──────── Supplied information

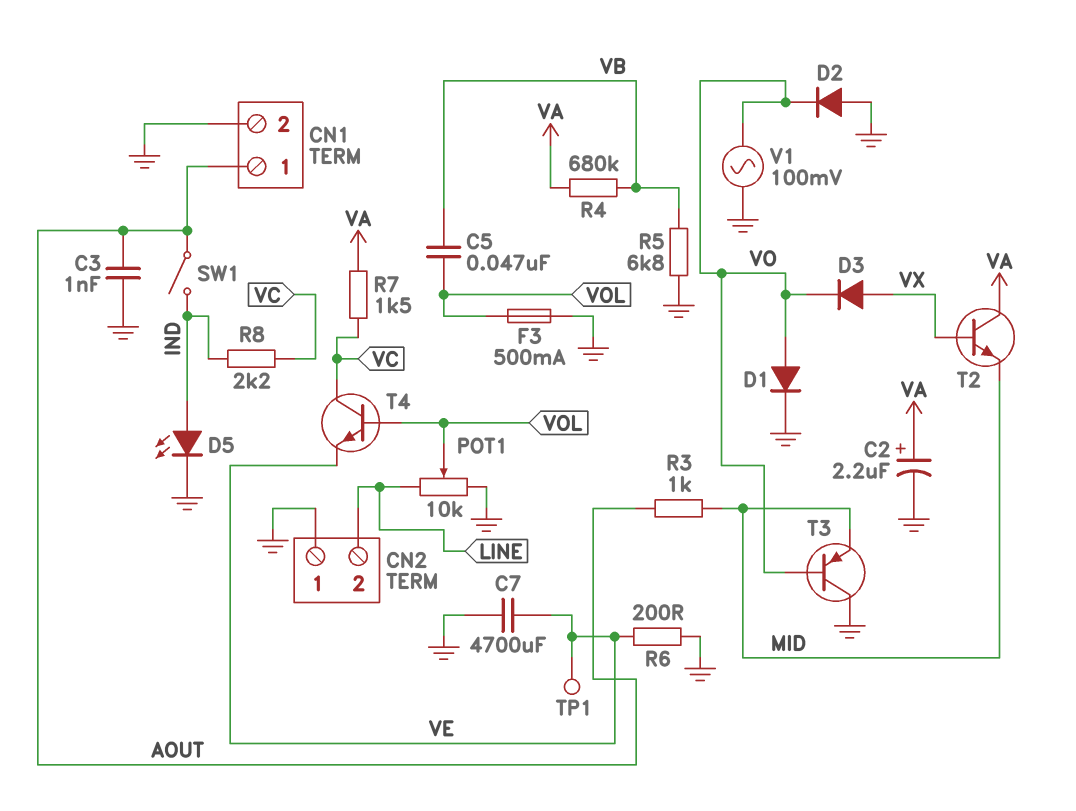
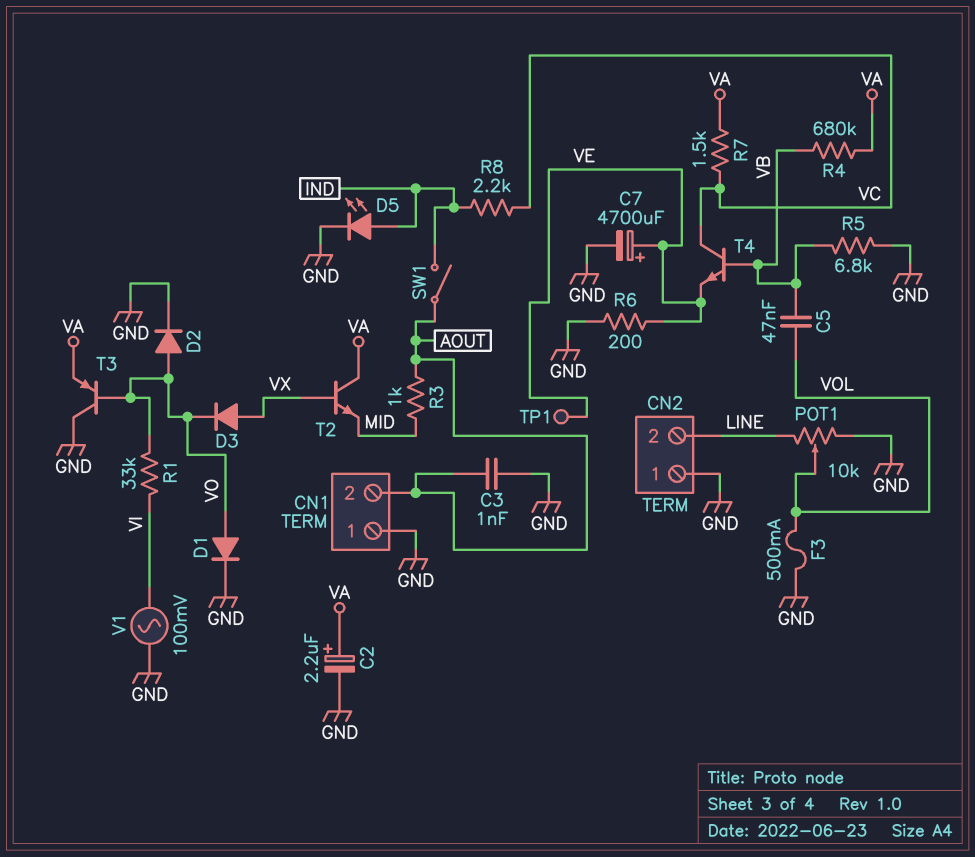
C7: 4700uF (GND, VE) -> 4700uF (plus VE, minus GND)
CN1 pin 1: AOUT -> GND
CN1 pin 2: GND -> AOUT
D2: diode (A GND, K VO) -> diode (A VO, K GND)
R1: none -> 33k (VI, VO)
T3: PNP (B VO, C GND, E MID) -> PNP (B VO, C GND, E VA)
T4: NPN (B VOL, C VC, E VE) -> NPN (B VB, C VC, E VE)
V1: AC 100mV (GND, VO) -> AC 100mV (GND, VI)

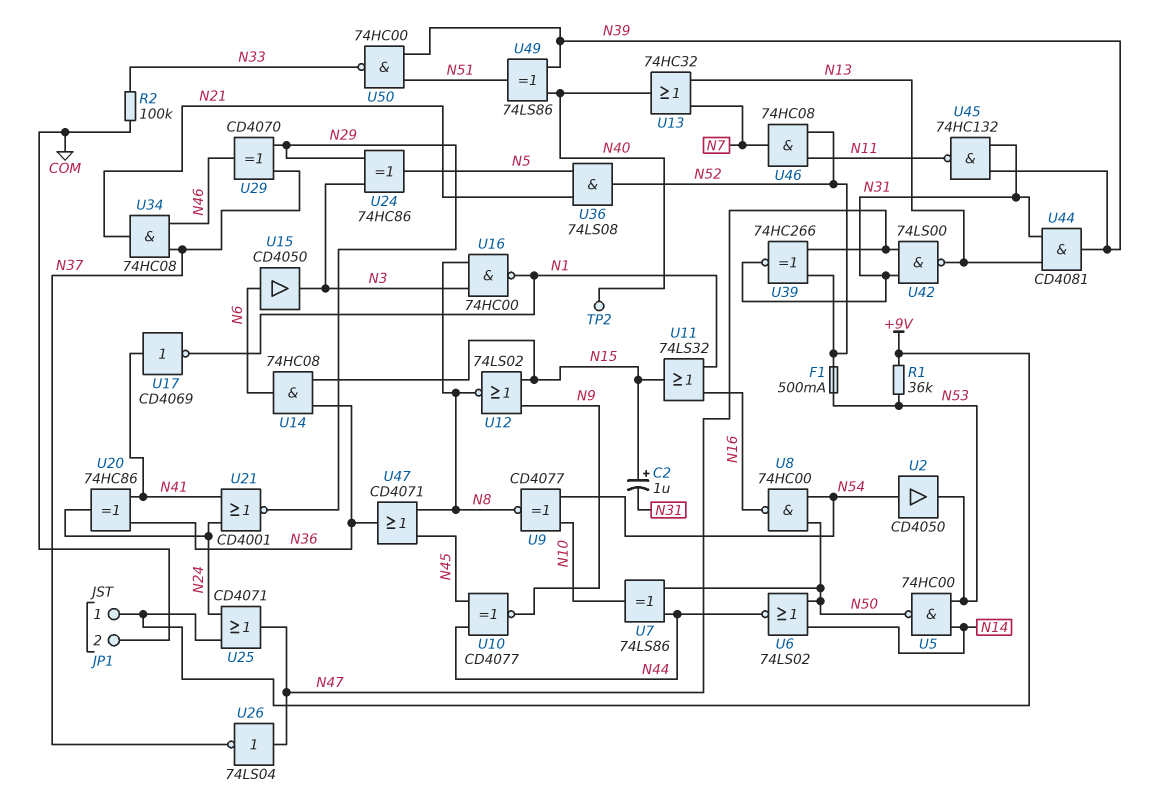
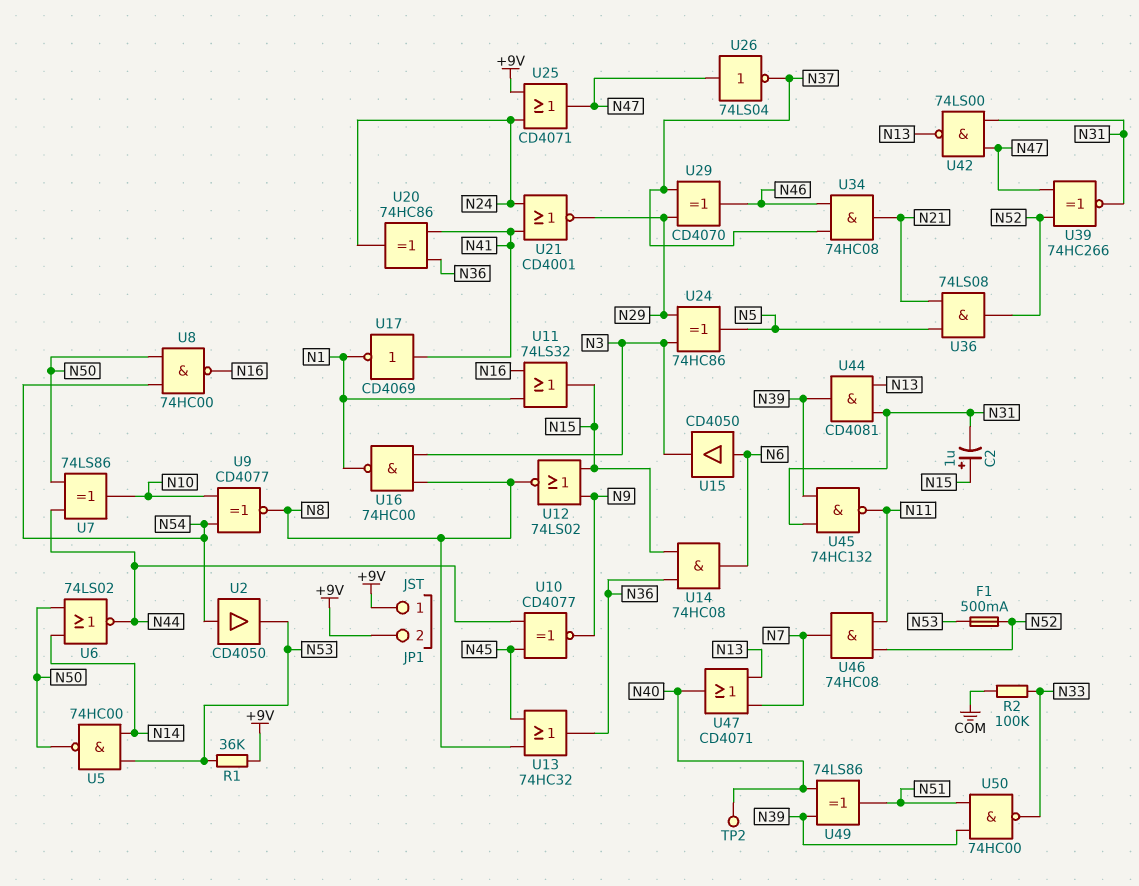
JP1 pin 2: COM -> +9V
U13: OR 74HC32 (in N7, in N13, out N40) -> OR 74HC32 (in N8, in N45, out N36)
U47: OR CD4071 (in N8, in N45, out N36) -> OR CD4071 (in N7, in N13, out N40)

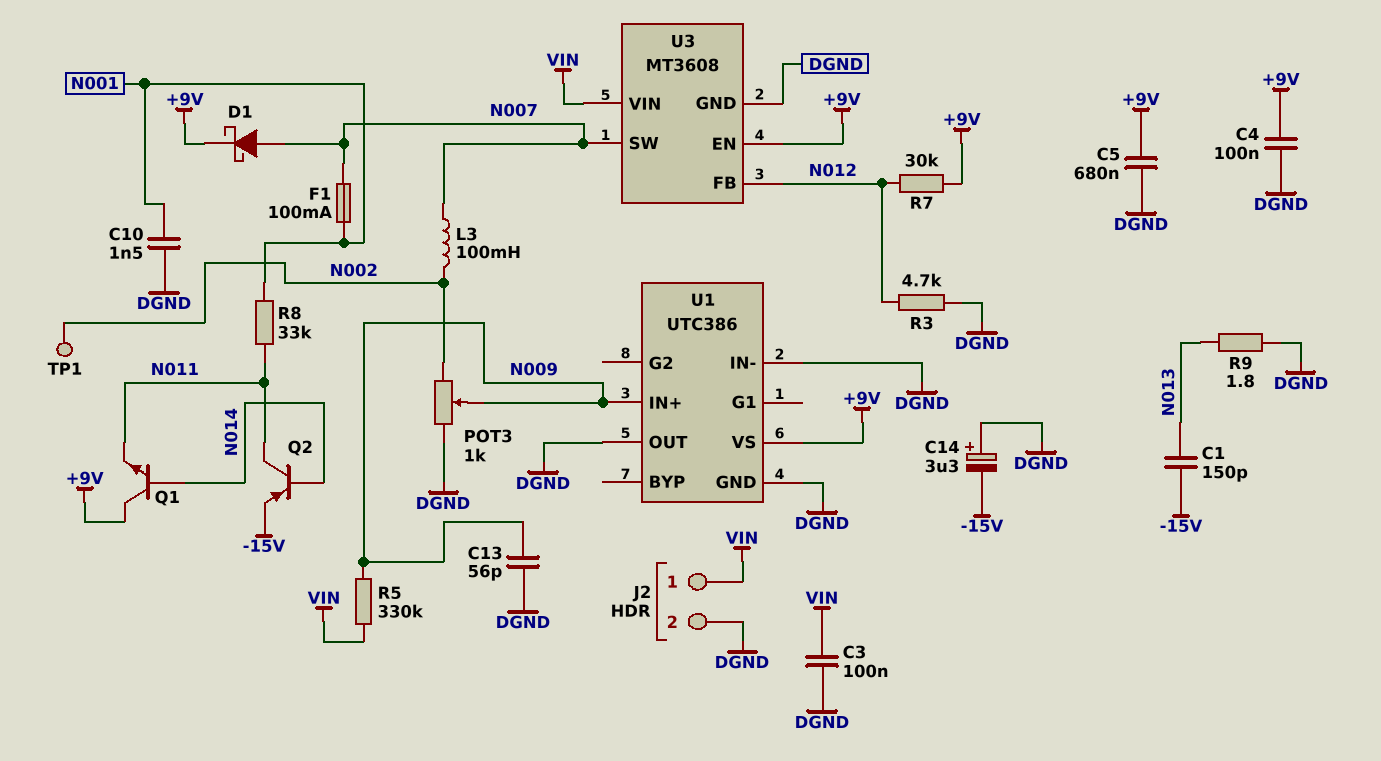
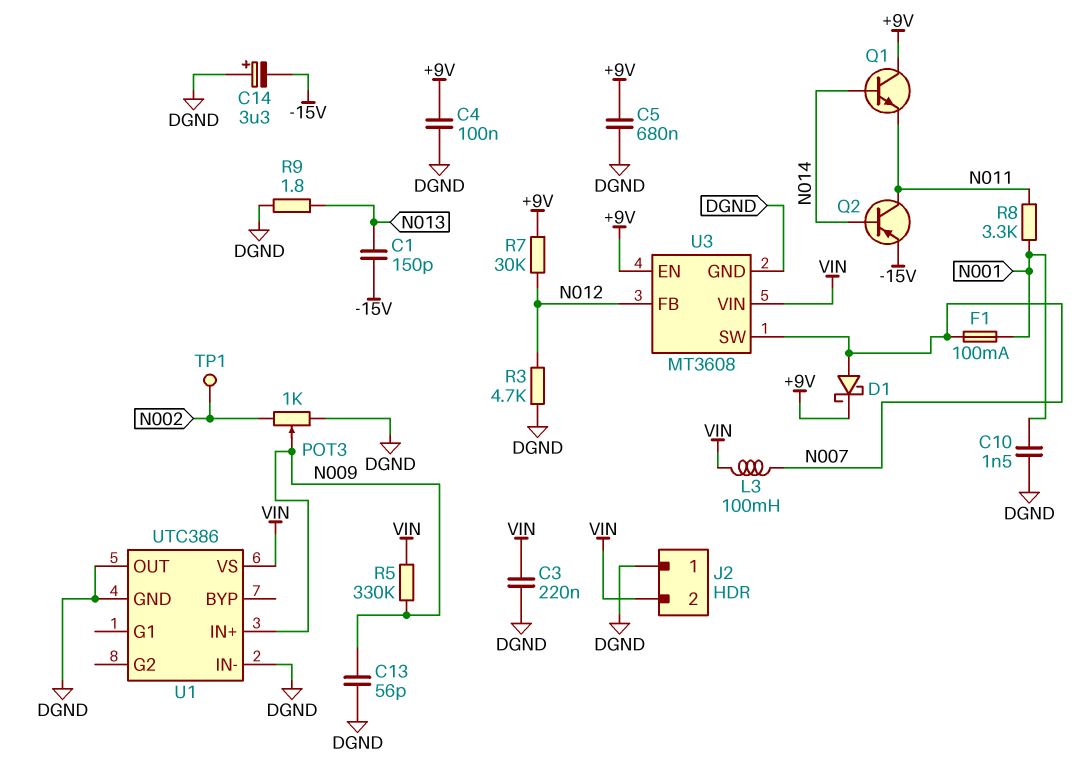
C3: 100nF (DGND, VIN) -> 220nF (DGND, VIN)
J2 pin 1: VIN -> DGND
J2 pin 2: DGND -> VIN
L3: 100mH (N002, N007) -> 100mH (N007, VIN)
R8: 33k (N001, N011) -> 3.3k (N001, N011)
U1 pin VS: +9V -> VIN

────────────────

=== The task ===
The answer should be exactly the lines from the one that contains "C3: 100nF (DGND, VIN) -> 220nF (DGND, VIN)" through the end of the entries, both ends included, and nothing besides.

=== Task response ===
C3: 100nF (DGND, VIN) -> 220nF (DGND, VIN)
J2 pin 1: VIN -> DGND
J2 pin 2: DGND -> VIN
L3: 100mH (N002, N007) -> 100mH (N007, VIN)
R8: 33k (N001, N011) -> 3.3k (N001, N011)
U1 pin VS: +9V -> VIN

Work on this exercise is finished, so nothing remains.